Work order:
Both the line below containing "green pot: 3 -> 4" and the line containing "green apple: 1 -> 5", along with every line between them, should be repeated exactly; no other line belongs in the answer.
Top of Record extracts
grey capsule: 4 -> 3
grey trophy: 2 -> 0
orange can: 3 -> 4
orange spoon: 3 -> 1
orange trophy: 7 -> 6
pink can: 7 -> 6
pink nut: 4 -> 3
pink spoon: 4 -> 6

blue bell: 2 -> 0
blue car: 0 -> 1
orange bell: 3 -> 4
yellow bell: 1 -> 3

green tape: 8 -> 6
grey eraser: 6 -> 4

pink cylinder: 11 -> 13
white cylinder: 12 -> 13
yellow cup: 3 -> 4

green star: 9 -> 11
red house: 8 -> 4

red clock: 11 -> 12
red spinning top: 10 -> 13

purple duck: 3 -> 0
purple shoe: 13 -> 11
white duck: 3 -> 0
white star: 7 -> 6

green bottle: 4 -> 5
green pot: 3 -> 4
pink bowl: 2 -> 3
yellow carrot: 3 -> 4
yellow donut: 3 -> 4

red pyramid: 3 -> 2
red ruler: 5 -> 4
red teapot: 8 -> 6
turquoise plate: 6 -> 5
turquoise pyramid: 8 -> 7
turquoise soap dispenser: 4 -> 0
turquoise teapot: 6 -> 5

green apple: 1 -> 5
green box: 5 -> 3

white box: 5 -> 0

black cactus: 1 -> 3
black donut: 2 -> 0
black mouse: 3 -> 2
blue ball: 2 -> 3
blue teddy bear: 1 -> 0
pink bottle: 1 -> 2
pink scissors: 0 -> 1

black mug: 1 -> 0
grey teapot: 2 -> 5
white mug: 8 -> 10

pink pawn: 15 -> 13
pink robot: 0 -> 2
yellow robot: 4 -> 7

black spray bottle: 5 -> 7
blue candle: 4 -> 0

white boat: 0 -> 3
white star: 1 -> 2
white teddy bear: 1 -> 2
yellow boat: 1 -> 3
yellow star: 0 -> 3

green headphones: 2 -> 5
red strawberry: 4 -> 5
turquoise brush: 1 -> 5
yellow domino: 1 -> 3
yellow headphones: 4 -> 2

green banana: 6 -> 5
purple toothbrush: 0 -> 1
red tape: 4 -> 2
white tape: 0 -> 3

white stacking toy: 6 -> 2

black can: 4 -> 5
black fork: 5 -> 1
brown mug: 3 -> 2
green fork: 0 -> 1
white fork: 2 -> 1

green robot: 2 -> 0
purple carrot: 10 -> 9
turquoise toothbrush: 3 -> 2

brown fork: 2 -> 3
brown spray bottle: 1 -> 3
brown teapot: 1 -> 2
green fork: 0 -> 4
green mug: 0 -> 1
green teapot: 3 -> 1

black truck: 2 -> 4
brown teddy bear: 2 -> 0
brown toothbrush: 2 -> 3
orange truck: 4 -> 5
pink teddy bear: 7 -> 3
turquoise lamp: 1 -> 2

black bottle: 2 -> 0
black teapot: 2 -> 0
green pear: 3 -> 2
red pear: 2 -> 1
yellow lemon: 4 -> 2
Bottom of Record extracts
Exercise result:
green pot: 3 -> 4
pink bowl: 2 -> 3
yellow carrot: 3 -> 4
yellow donut: 3 -> 4

red pyramid: 3 -> 2
red ruler: 5 -> 4
red teapot: 8 -> 6
turquoise plate: 6 -> 5
turquoise pyramid: 8 -> 7
turquoise soap dispenser: 4 -> 0
turquoise teapot: 6 -> 5

green apple: 1 -> 5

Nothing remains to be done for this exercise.